___ Supplied records ___

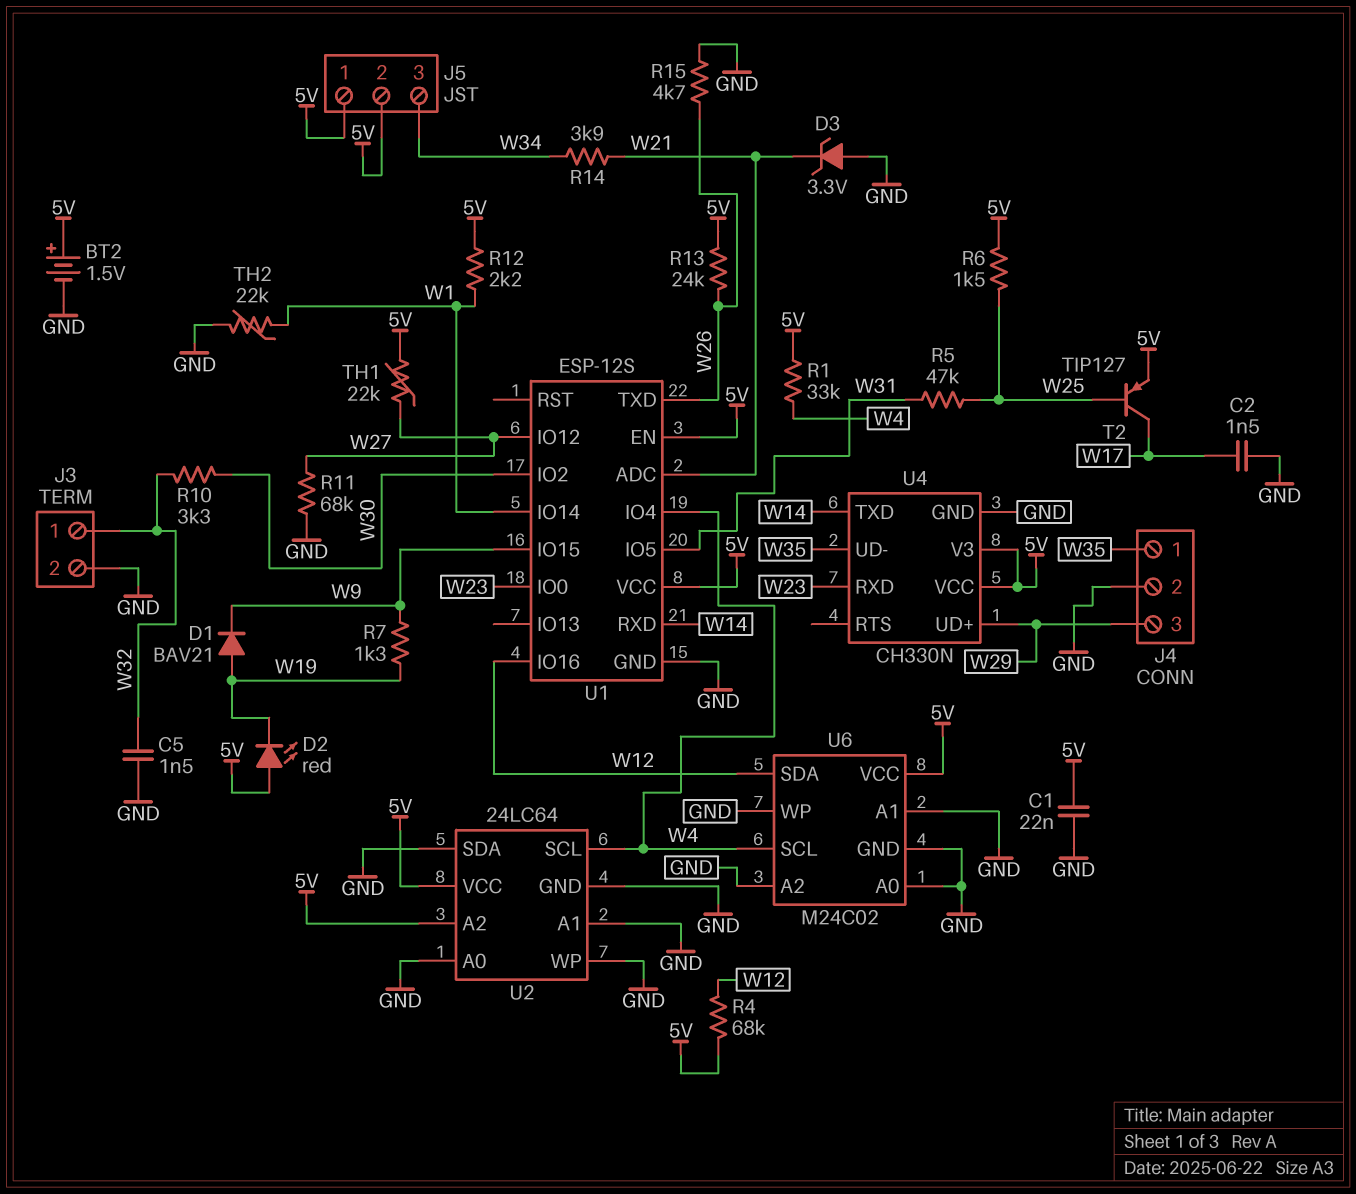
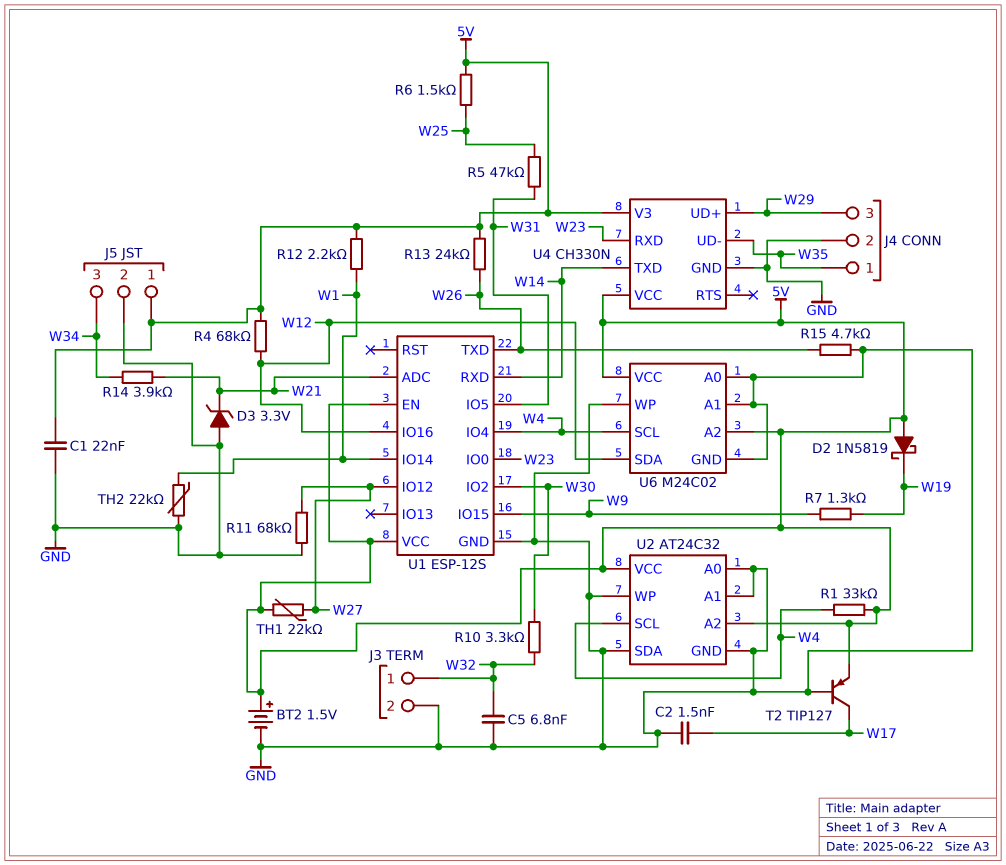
C5: 1.5nF (GND, W32) -> 6.8nF (GND, W32)
D1: diode BAV21 (A W19, K W9) -> none
D2: LED red (A 5V, K W19) -> schottky 1N5819 (A 5V, K W19)
J5 pin 2: 5V -> GND
T2: PNP TIP127 (B W25, C W17, E 5V) -> PNP TIP127 (B GND, C W17, E 5V)
U2: 24LC64 -> AT24C32
U6 pin A2: GND -> 5V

___

● Activity: With the images excluded, output every record verbatim.

● Task output:
C5: 1.5nF (GND, W32) -> 6.8nF (GND, W32)
D1: diode BAV21 (A W19, K W9) -> none
D2: LED red (A 5V, K W19) -> schottky 1N5819 (A 5V, K W19)
J5 pin 2: 5V -> GND
T2: PNP TIP127 (B W25, C W17, E 5V) -> PNP TIP127 (B GND, C W17, E 5V)
U2: 24LC64 -> AT24C32
U6 pin A2: GND -> 5V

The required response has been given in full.